» **PROBLEM REQUIREMENTS**: Starting with the first line, output the data exactly, through to the last line.
= = = = =
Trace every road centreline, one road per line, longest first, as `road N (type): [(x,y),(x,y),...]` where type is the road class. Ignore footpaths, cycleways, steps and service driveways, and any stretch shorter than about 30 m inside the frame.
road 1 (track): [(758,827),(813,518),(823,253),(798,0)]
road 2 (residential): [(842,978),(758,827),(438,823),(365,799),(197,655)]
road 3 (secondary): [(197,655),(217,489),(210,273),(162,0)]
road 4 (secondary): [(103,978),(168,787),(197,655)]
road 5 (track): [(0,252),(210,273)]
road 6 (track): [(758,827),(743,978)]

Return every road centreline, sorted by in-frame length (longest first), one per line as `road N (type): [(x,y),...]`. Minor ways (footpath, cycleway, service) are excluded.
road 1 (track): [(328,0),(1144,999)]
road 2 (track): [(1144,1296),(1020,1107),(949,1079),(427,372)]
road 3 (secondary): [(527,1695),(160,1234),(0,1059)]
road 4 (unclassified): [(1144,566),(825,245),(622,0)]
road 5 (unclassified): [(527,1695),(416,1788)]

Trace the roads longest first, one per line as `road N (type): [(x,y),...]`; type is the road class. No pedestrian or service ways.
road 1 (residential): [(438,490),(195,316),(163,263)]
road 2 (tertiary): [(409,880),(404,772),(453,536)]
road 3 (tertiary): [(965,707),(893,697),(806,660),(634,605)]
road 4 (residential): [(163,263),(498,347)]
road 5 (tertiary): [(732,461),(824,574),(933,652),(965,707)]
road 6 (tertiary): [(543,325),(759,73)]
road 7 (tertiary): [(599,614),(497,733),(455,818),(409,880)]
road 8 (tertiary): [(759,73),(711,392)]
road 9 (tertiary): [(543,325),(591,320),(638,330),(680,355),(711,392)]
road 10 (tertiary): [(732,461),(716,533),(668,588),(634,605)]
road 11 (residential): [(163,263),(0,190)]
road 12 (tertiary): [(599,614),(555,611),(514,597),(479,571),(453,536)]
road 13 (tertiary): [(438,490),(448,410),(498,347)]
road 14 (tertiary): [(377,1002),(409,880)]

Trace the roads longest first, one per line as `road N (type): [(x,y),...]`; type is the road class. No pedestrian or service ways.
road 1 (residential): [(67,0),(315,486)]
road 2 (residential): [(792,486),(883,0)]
= = = = =
» **SOLVED PROBLEM**:
Trace every road centreline, one road per line, longest first, as `road N (type): [(x,y),(x,y),...]` where type is the road class. Ignore footpaths, cycleways, steps and service driveways, and any stretch shorter than about 30 m inside the frame.
road 1 (track): [(758,827),(813,518),(823,253),(798,0)]
road 2 (residential): [(842,978),(758,827),(438,823),(365,799),(197,655)]
road 3 (secondary): [(197,655),(217,489),(210,273),(162,0)]
road 4 (secondary): [(103,978),(168,787),(197,655)]
road 5 (track): [(0,252),(210,273)]
road 6 (track): [(758,827),(743,978)]

Return every road centreline, sorted by in-frame length (longest first), one per line as `road N (type): [(x,y),...]`. Minor ways (footpath, cycleway, service) are excluded.
road 1 (track): [(328,0),(1144,999)]
road 2 (track): [(1144,1296),(1020,1107),(949,1079),(427,372)]
road 3 (secondary): [(527,1695),(160,1234),(0,1059)]
road 4 (unclassified): [(1144,566),(825,245),(622,0)]
road 5 (unclassified): [(527,1695),(416,1788)]

Trace the roads longest first, one per line as `road N (type): [(x,y),...]`; type is the road class. No pedestrian or service ways.
road 1 (residential): [(438,490),(195,316),(163,263)]
road 2 (tertiary): [(409,880),(404,772),(453,536)]
road 3 (tertiary): [(965,707),(893,697),(806,660),(634,605)]
road 4 (residential): [(163,263),(498,347)]
road 5 (tertiary): [(732,461),(824,574),(933,652),(965,707)]
road 6 (tertiary): [(543,325),(759,73)]
road 7 (tertiary): [(599,614),(497,733),(455,818),(409,880)]
road 8 (tertiary): [(759,73),(711,392)]
road 9 (tertiary): [(543,325),(591,320),(638,330),(680,355),(711,392)]
road 10 (tertiary): [(732,461),(716,533),(668,588),(634,605)]
road 11 (residential): [(163,263),(0,190)]
road 12 (tertiary): [(599,614),(555,611),(514,597),(479,571),(453,536)]
road 13 (tertiary): [(438,490),(448,410),(498,347)]
road 14 (tertiary): [(377,1002),(409,880)]

Trace the roads longest first, one per line as `road N (type): [(x,y),...]`; type is the road class. No pedestrian or service ways.
road 1 (residential): [(67,0),(315,486)]
road 2 (residential): [(792,486),(883,0)]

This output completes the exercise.